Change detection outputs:
Start of Block
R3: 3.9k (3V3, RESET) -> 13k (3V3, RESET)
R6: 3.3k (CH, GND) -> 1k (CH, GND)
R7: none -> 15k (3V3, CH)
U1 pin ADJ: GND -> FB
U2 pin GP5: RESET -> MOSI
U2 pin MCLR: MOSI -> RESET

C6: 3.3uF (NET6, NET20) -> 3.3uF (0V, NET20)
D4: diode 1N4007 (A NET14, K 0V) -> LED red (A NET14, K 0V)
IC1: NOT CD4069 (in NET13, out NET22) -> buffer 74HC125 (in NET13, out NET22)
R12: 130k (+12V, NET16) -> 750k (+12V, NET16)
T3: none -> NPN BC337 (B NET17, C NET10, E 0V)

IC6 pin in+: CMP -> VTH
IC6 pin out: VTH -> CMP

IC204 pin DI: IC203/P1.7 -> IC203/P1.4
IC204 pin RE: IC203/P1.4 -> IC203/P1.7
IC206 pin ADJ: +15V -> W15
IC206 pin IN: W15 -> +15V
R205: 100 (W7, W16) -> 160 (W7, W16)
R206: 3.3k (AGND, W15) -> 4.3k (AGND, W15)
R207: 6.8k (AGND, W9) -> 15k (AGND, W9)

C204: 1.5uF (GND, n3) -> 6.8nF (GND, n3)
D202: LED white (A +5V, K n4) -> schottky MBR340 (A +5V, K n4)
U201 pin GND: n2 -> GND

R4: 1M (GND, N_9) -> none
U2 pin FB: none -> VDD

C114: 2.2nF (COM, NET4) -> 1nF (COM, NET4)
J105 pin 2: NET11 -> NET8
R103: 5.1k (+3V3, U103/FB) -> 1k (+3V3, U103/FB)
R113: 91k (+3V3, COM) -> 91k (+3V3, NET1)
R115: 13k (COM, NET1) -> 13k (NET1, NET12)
End of Block
=== Action item ===
Each record must be restated word for word, including the last line.

=== Response area ===
R3: 3.9k (3V3, RESET) -> 13k (3V3, RESET)
R6: 3.3k (CH, GND) -> 1k (CH, GND)
R7: none -> 15k (3V3, CH)
U1 pin ADJ: GND -> FB
U2 pin GP5: RESET -> MOSI
U2 pin MCLR: MOSI -> RESET

C6: 3.3uF (NET6, NET20) -> 3.3uF (0V, NET20)
D4: diode 1N4007 (A NET14, K 0V) -> LED red (A NET14, K 0V)
IC1: NOT CD4069 (in NET13, out NET22) -> buffer 74HC125 (in NET13, out NET22)
R12: 130k (+12V, NET16) -> 750k (+12V, NET16)
T3: none -> NPN BC337 (B NET17, C NET10, E 0V)

IC6 pin in+: CMP -> VTH
IC6 pin out: VTH -> CMP

IC204 pin DI: IC203/P1.7 -> IC203/P1.4
IC204 pin RE: IC203/P1.4 -> IC203/P1.7
IC206 pin ADJ: +15V -> W15
IC206 pin IN: W15 -> +15V
R205: 100 (W7, W16) -> 160 (W7, W16)
R206: 3.3k (AGND, W15) -> 4.3k (AGND, W15)
R207: 6.8k (AGND, W9) -> 15k (AGND, W9)

C204: 1.5uF (GND, n3) -> 6.8nF (GND, n3)
D202: LED white (A +5V, K n4) -> schottky MBR340 (A +5V, K n4)
U201 pin GND: n2 -> GND

R4: 1M (GND, N_9) -> none
U2 pin FB: none -> VDD

C114: 2.2nF (COM, NET4) -> 1nF (COM, NET4)
J105 pin 2: NET11 -> NET8
R103: 5.1k (+3V3, U103/FB) -> 1k (+3V3, U103/FB)
R113: 91k (+3V3, COM) -> 91k (+3V3, NET1)
R115: 13k (COM, NET1) -> 13k (NET1, NET12)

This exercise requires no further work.